TASK>
Print the data below again in full, exactly as it stands, with no images.

TASK INPUT>
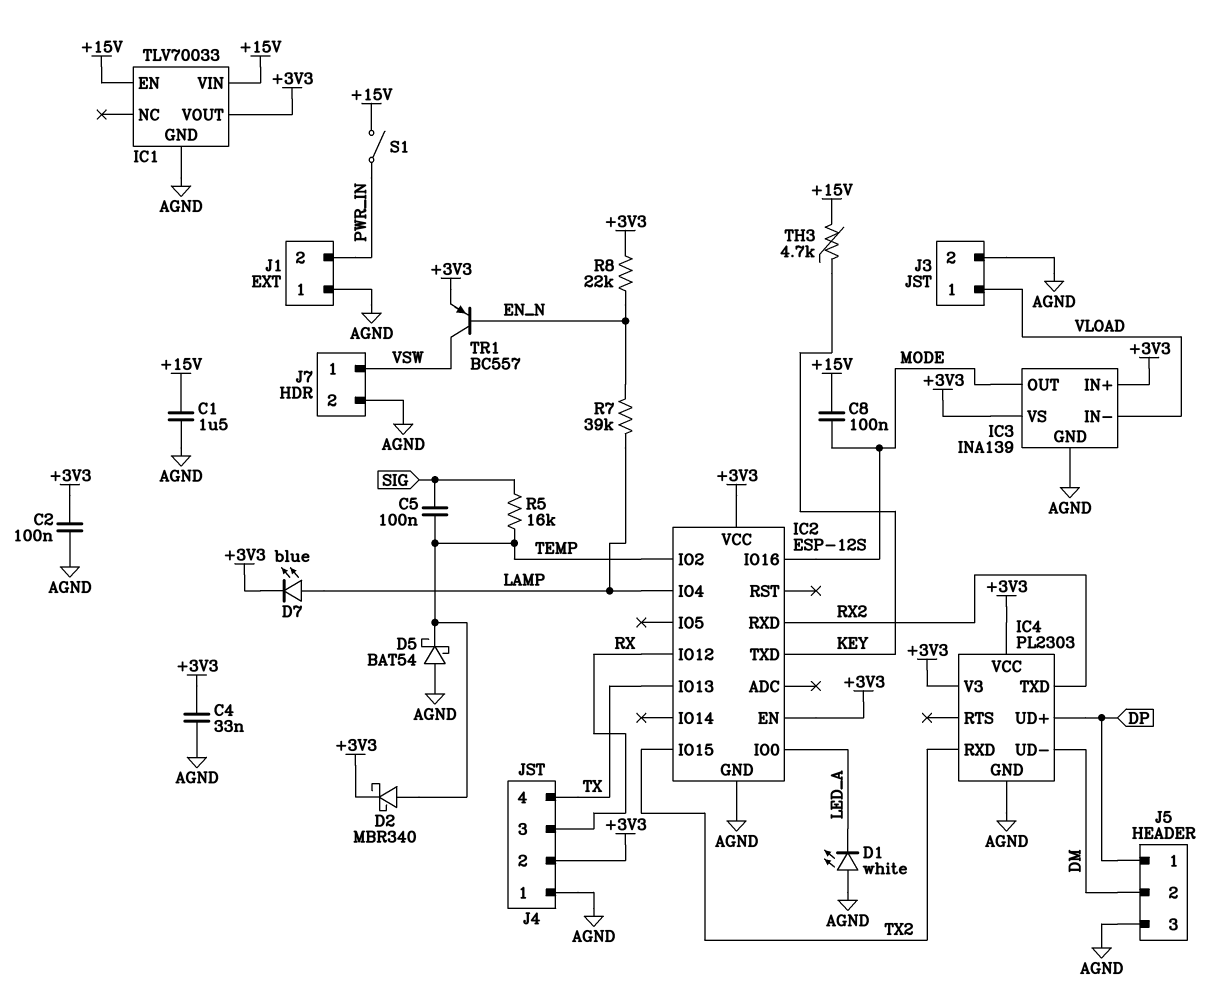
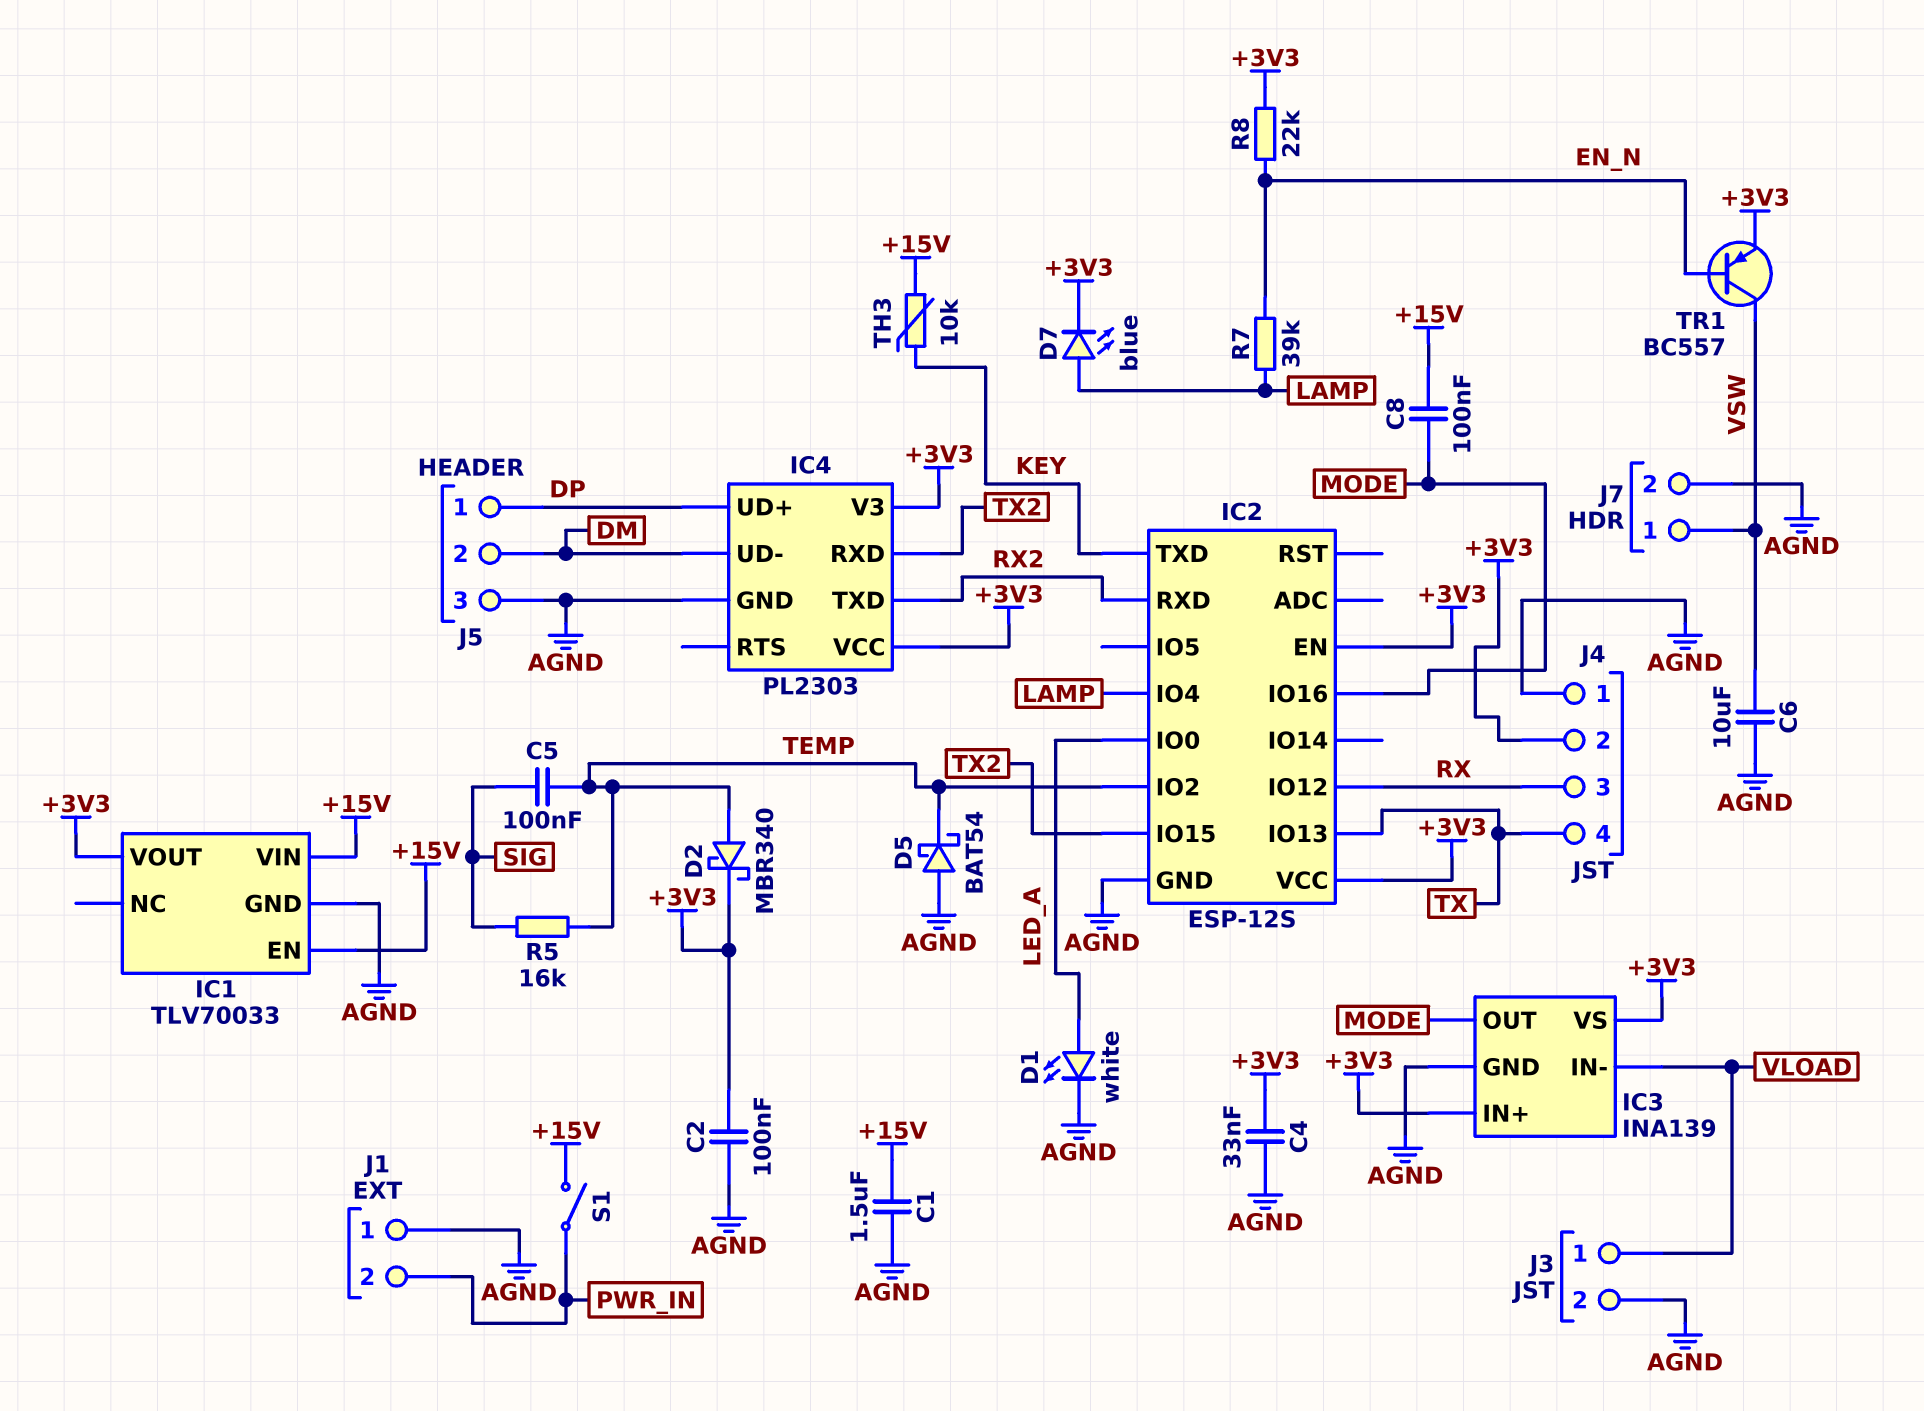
C6: none -> 10uF (AGND, VSW)
D1: LED white (A AGND, K LED_A) -> LED white (A LED_A, K AGND)
TH3: 4.7k (+15V, KEY) -> 10k (+15V, KEY)

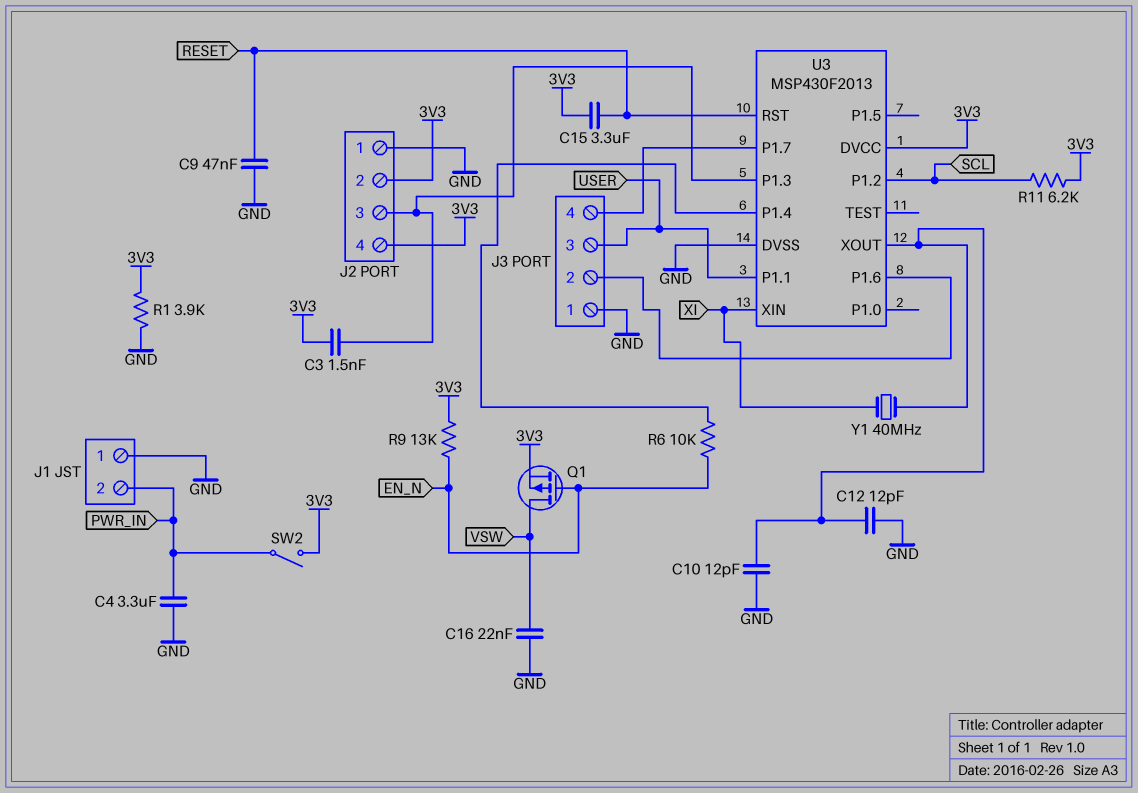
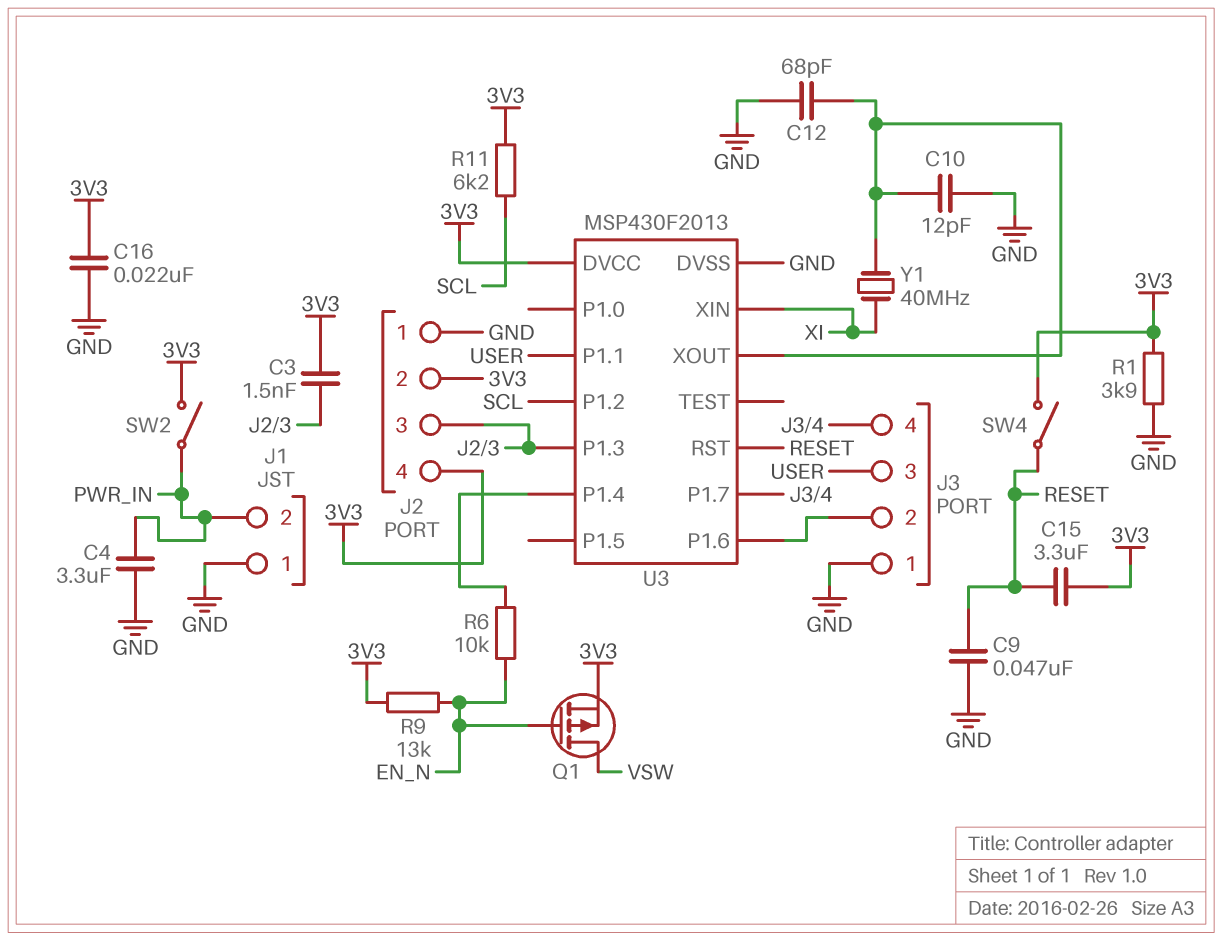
C12: 12pF (GND, U3/XOUT) -> 68pF (GND, U3/XOUT)
C16: 22nF (GND, VSW) -> 22nF (3V3, GND)
SW4: none -> switch (3V3, RESET)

EXERCISE RESULT>
C6: none -> 10uF (AGND, VSW)
D1: LED white (A AGND, K LED_A) -> LED white (A LED_A, K AGND)
TH3: 4.7k (+15V, KEY) -> 10k (+15V, KEY)

C12: 12pF (GND, U3/XOUT) -> 68pF (GND, U3/XOUT)
C16: 22nF (GND, VSW) -> 22nF (3V3, GND)
SW4: none -> switch (3V3, RESET)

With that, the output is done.